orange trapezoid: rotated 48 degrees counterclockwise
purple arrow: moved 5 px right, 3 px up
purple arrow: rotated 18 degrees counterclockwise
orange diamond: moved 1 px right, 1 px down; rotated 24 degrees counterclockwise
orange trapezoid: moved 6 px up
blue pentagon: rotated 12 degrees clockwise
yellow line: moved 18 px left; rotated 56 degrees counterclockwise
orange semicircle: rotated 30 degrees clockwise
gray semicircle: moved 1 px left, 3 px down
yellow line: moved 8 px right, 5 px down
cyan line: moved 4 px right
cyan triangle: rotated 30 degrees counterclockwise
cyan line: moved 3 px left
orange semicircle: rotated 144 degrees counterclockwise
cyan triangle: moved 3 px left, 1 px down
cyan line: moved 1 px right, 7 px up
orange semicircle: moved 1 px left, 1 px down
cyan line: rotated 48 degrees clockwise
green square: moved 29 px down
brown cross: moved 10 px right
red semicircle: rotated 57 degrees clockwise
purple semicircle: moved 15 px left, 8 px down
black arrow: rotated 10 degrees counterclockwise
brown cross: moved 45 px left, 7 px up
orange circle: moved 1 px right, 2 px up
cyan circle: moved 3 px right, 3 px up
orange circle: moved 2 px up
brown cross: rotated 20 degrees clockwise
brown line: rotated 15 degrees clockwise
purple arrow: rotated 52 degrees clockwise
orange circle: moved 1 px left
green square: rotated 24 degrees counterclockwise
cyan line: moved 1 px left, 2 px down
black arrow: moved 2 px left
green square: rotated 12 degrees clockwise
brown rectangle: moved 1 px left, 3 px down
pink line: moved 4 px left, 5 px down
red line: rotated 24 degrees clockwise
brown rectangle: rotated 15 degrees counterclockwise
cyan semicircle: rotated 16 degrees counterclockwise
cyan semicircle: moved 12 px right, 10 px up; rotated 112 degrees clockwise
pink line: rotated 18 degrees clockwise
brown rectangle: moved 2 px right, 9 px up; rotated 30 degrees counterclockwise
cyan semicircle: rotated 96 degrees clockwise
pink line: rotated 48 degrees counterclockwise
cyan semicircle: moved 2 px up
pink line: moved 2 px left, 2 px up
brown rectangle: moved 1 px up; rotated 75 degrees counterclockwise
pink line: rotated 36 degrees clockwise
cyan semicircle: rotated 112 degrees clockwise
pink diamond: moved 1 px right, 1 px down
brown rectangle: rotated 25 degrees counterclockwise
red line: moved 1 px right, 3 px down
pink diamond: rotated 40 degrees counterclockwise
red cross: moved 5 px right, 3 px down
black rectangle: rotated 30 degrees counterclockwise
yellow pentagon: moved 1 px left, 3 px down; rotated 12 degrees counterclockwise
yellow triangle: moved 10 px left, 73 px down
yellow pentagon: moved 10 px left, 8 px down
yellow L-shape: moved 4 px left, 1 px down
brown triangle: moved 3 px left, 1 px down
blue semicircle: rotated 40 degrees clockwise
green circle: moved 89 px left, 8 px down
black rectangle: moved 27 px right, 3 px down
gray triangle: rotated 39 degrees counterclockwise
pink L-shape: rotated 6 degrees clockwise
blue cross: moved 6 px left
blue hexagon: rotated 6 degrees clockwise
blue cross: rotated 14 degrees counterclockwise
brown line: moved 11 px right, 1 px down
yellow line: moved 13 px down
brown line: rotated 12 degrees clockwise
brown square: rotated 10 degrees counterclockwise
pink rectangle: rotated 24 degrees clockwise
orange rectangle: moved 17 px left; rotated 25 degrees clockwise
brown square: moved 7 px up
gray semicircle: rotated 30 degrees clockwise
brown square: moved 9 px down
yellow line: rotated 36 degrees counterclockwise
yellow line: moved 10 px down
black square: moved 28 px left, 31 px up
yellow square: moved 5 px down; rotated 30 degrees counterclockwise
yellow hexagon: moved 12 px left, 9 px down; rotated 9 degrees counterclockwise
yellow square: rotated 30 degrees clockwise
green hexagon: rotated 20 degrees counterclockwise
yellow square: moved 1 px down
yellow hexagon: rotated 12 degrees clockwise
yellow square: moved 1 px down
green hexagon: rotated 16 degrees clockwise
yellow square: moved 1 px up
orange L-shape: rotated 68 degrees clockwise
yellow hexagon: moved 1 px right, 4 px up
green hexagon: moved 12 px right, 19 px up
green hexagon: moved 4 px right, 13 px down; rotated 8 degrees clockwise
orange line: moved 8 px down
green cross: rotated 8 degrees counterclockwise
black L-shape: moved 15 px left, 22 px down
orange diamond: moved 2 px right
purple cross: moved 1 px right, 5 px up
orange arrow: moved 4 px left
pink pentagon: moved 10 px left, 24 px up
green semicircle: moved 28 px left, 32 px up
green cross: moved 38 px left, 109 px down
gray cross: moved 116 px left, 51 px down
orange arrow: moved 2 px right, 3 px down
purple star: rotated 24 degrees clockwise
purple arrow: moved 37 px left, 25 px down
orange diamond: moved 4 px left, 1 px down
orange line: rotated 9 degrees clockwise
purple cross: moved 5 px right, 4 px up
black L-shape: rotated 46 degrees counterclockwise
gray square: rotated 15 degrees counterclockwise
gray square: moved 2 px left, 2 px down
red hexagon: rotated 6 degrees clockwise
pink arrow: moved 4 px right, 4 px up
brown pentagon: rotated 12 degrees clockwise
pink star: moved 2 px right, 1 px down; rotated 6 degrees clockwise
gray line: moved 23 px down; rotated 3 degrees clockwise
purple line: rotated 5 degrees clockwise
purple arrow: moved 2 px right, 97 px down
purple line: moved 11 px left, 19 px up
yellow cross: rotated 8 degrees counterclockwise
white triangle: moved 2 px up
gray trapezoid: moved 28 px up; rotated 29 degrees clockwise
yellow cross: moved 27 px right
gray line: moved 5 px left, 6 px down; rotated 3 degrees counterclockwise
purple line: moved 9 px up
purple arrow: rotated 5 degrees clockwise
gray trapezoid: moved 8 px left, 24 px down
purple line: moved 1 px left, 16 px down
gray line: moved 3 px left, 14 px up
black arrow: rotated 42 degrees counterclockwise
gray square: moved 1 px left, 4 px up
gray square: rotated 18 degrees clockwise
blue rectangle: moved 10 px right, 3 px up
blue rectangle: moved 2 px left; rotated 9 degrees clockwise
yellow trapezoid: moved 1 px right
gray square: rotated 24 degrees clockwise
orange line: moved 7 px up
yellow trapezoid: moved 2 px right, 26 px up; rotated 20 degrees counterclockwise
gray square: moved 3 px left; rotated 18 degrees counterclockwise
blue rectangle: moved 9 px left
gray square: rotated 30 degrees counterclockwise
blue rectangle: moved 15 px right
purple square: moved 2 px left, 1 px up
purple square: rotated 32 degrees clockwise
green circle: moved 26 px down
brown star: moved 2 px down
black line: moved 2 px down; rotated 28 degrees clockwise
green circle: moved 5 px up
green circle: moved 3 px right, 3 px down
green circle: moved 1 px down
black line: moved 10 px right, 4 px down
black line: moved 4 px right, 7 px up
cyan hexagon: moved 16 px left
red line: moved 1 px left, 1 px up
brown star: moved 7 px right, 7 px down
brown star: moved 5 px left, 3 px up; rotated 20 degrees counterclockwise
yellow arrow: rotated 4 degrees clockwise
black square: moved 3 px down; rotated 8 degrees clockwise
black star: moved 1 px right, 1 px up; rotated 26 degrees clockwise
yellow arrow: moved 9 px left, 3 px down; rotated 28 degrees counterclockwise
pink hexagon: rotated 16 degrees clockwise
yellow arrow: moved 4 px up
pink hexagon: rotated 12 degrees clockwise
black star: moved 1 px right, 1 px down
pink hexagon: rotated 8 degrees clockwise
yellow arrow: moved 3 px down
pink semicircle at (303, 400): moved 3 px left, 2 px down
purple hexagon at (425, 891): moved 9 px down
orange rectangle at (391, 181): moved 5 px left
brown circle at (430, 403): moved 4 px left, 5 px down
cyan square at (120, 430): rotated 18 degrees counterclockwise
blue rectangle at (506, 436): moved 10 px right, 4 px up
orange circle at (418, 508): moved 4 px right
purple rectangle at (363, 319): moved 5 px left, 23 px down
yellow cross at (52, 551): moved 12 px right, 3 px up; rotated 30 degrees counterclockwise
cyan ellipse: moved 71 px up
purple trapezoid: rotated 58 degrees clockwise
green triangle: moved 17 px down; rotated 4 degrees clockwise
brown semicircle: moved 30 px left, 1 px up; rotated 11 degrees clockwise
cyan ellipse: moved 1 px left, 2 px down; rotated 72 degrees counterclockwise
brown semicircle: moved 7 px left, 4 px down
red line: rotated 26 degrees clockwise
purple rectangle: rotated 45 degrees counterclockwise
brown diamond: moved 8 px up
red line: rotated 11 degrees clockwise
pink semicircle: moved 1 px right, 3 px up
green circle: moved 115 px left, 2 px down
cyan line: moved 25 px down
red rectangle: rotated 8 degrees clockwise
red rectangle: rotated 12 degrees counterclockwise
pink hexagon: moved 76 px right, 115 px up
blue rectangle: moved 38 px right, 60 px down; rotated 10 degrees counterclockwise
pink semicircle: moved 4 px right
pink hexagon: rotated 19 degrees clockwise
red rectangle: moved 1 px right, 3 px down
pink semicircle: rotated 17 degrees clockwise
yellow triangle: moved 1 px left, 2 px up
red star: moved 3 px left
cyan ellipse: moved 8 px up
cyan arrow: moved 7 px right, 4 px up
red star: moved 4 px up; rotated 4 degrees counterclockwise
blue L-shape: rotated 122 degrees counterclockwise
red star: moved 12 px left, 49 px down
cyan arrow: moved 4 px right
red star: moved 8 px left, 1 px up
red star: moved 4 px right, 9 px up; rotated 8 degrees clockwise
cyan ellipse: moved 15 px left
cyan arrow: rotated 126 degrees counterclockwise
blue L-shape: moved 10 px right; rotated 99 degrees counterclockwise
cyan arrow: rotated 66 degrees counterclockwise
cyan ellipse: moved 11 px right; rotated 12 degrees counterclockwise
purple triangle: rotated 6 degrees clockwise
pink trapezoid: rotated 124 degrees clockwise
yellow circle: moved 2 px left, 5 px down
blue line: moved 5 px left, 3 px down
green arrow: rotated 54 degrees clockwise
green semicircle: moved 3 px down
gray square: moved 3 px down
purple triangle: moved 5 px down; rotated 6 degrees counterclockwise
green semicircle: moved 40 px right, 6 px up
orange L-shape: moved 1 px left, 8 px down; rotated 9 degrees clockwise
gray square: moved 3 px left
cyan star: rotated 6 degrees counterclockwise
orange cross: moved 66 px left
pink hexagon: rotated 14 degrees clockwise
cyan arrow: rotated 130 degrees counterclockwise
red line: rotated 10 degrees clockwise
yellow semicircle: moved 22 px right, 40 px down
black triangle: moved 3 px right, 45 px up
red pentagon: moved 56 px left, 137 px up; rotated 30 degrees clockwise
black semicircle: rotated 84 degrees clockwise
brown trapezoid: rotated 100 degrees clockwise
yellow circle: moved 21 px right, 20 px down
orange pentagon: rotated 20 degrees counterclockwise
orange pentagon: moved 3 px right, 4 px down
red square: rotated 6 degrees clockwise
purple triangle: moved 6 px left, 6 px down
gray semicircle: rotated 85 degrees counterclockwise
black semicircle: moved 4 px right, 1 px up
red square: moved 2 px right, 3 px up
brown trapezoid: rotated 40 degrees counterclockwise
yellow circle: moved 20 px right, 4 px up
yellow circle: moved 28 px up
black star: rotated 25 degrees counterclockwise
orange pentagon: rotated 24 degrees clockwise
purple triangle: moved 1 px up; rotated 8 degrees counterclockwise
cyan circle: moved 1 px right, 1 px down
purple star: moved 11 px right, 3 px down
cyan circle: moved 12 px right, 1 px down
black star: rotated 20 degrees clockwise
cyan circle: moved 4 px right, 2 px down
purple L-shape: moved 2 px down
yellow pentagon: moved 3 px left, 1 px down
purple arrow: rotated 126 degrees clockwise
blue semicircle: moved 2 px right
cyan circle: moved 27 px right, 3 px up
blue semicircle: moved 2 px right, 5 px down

* [Written problem]
Copy the entries above word for word, from the first line through the line with "gray semicircle: moved 1 px left, 3 px down".

* [Answer to this exercise]
orange trapezoid: rotated 48 degrees counterclockwise
purple arrow: moved 5 px right, 3 px up
purple arrow: rotated 18 degrees counterclockwise
orange diamond: moved 1 px right, 1 px down; rotated 24 degrees counterclockwise
orange trapezoid: moved 6 px up
blue pentagon: rotated 12 degrees clockwise
yellow line: moved 18 px left; rotated 56 degrees counterclockwise
orange semicircle: rotated 30 degrees clockwise
gray semicircle: moved 1 px left, 3 px down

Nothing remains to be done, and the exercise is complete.